TASK INSTRUCTIONS
Starting at the line that contains "IC2 pin VIN: none -> VEXT", transcribe every remaining line of the entries exactly, including the last one.

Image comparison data
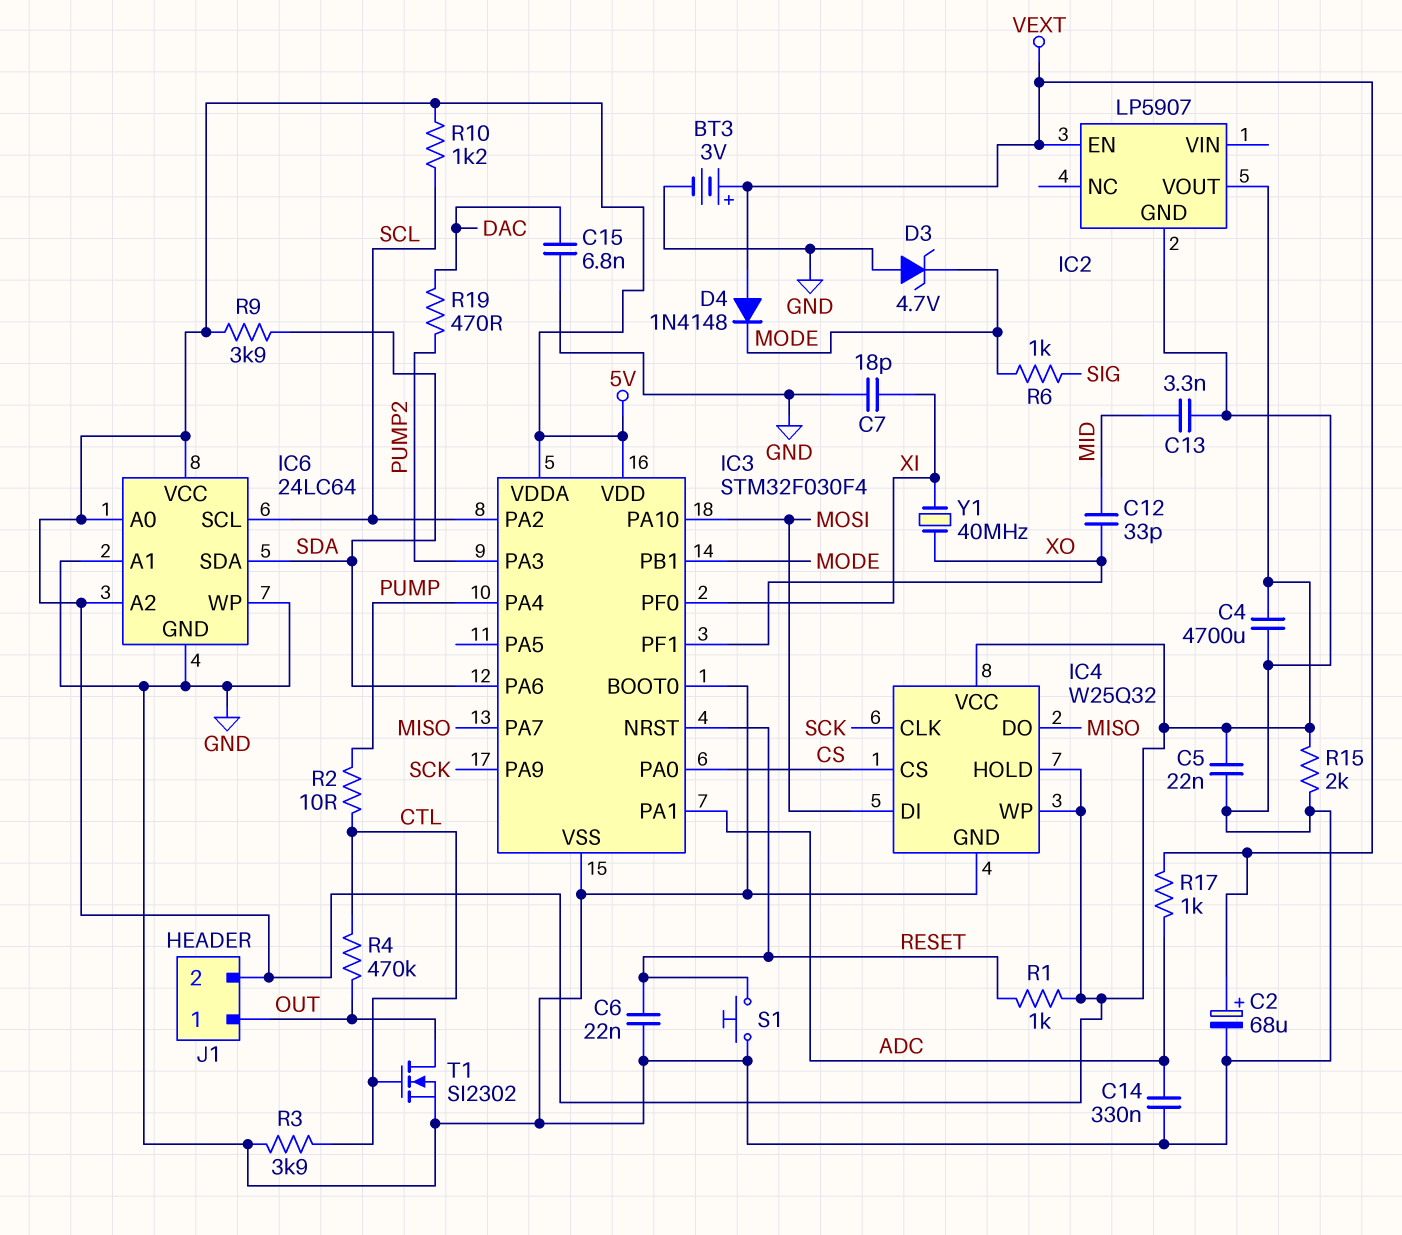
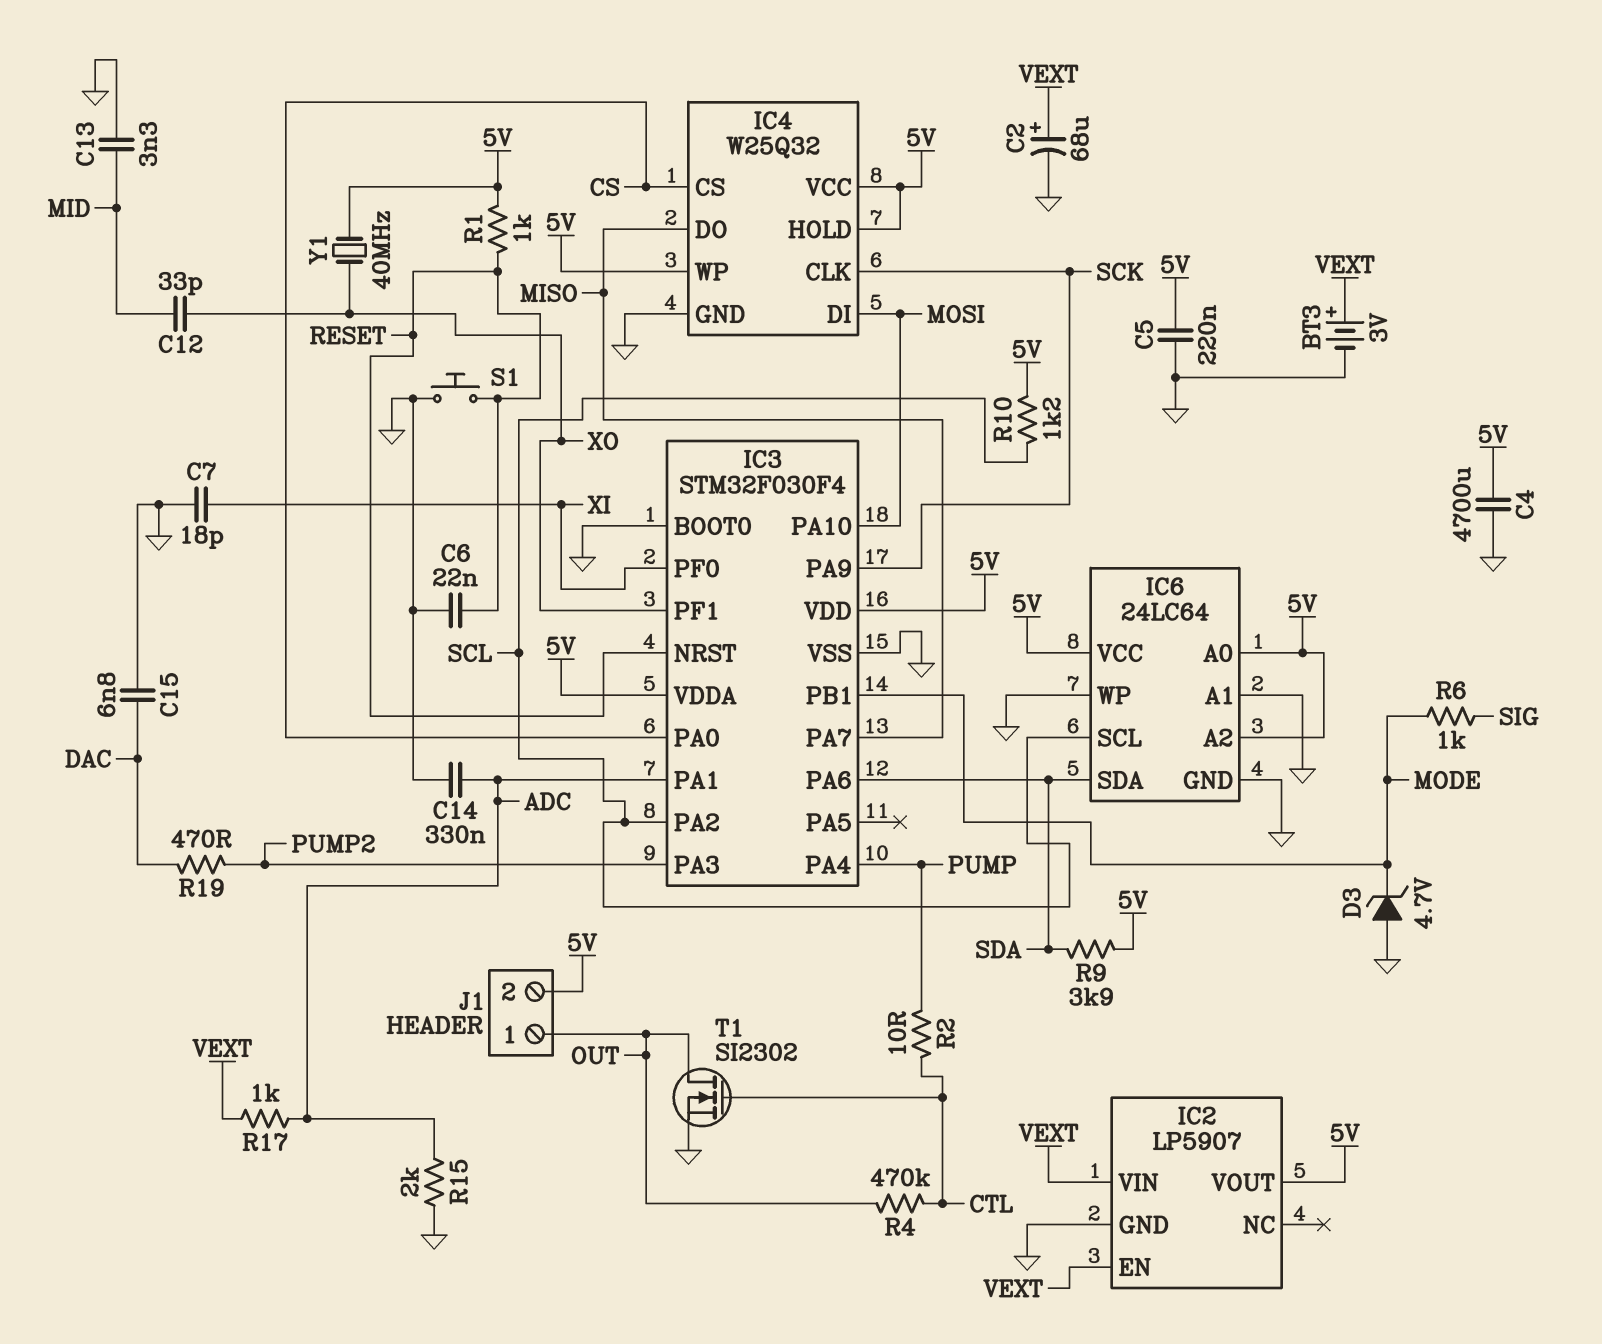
C5: 22nF (5V, GND) -> 220nF (5V, GND)
D4: diode 1N4148 (A VEXT, K MODE) -> none
IC2 pin VIN: none -> VEXT
R3: 3.9k (CTL, GND) -> none
R15: 2k (5V, GND) -> 2k (ADC, GND)
Y1: 40MHz (XI, XO) -> 40MHz (5V, XO)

OUTPUT OF THE EXERCISE
IC2 pin VIN: none -> VEXT
R3: 3.9k (CTL, GND) -> none
R15: 2k (5V, GND) -> 2k (ADC, GND)
Y1: 40MHz (XI, XO) -> 40MHz (5V, XO)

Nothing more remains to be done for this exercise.